[Scene comparison data]

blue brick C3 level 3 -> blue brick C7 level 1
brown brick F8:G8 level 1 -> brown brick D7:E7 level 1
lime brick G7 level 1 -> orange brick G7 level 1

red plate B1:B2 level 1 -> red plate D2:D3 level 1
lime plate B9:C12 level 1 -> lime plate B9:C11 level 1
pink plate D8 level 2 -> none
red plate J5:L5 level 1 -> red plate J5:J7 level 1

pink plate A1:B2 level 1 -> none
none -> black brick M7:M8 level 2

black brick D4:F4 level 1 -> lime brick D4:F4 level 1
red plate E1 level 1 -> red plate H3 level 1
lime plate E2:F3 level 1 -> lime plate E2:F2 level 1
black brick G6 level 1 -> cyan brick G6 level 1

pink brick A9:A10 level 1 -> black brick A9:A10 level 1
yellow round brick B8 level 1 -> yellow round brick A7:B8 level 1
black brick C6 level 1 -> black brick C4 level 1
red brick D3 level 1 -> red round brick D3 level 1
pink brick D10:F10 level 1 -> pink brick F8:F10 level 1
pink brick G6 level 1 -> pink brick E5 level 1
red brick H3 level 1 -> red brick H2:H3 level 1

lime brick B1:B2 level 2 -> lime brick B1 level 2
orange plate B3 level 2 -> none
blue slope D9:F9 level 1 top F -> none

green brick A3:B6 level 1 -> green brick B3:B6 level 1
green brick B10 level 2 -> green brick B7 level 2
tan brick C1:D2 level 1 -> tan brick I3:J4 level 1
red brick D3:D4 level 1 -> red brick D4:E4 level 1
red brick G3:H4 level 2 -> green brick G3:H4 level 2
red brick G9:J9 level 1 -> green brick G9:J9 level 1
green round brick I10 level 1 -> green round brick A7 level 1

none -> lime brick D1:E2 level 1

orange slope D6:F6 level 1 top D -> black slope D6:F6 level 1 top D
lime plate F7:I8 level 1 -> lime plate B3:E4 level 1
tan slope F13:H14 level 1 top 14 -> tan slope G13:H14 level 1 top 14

**WORK REQUEST:** Return each line above precisely as written.

**SOLUTION TO THIS PROBLEM:**
blue brick C3 level 3 -> blue brick C7 level 1
brown brick F8:G8 level 1 -> brown brick D7:E7 level 1
lime brick G7 level 1 -> orange brick G7 level 1

red plate B1:B2 level 1 -> red plate D2:D3 level 1
lime plate B9:C12 level 1 -> lime plate B9:C11 level 1
pink plate D8 level 2 -> none
red plate J5:L5 level 1 -> red plate J5:J7 level 1

pink plate A1:B2 level 1 -> none
none -> black brick M7:M8 level 2

black brick D4:F4 level 1 -> lime brick D4:F4 level 1
red plate E1 level 1 -> red plate H3 level 1
lime plate E2:F3 level 1 -> lime plate E2:F2 level 1
black brick G6 level 1 -> cyan brick G6 level 1

pink brick A9:A10 level 1 -> black brick A9:A10 level 1
yellow round brick B8 level 1 -> yellow round brick A7:B8 level 1
black brick C6 level 1 -> black brick C4 level 1
red brick D3 level 1 -> red round brick D3 level 1
pink brick D10:F10 level 1 -> pink brick F8:F10 level 1
pink brick G6 level 1 -> pink brick E5 level 1
red brick H3 level 1 -> red brick H2:H3 level 1

lime brick B1:B2 level 2 -> lime brick B1 level 2
orange plate B3 level 2 -> none
blue slope D9:F9 level 1 top F -> none

green brick A3:B6 level 1 -> green brick B3:B6 level 1
green brick B10 level 2 -> green brick B7 level 2
tan brick C1:D2 level 1 -> tan brick I3:J4 level 1
red brick D3:D4 level 1 -> red brick D4:E4 level 1
red brick G3:H4 level 2 -> green brick G3:H4 level 2
red brick G9:J9 level 1 -> green brick G9:J9 level 1
green round brick I10 level 1 -> green round brick A7 level 1

none -> lime brick D1:E2 level 1

orange slope D6:F6 level 1 top D -> black slope D6:F6 level 1 top D
lime plate F7:I8 level 1 -> lime plate B3:E4 level 1
tan slope F13:H14 level 1 top 14 -> tan slope G13:H14 level 1 top 14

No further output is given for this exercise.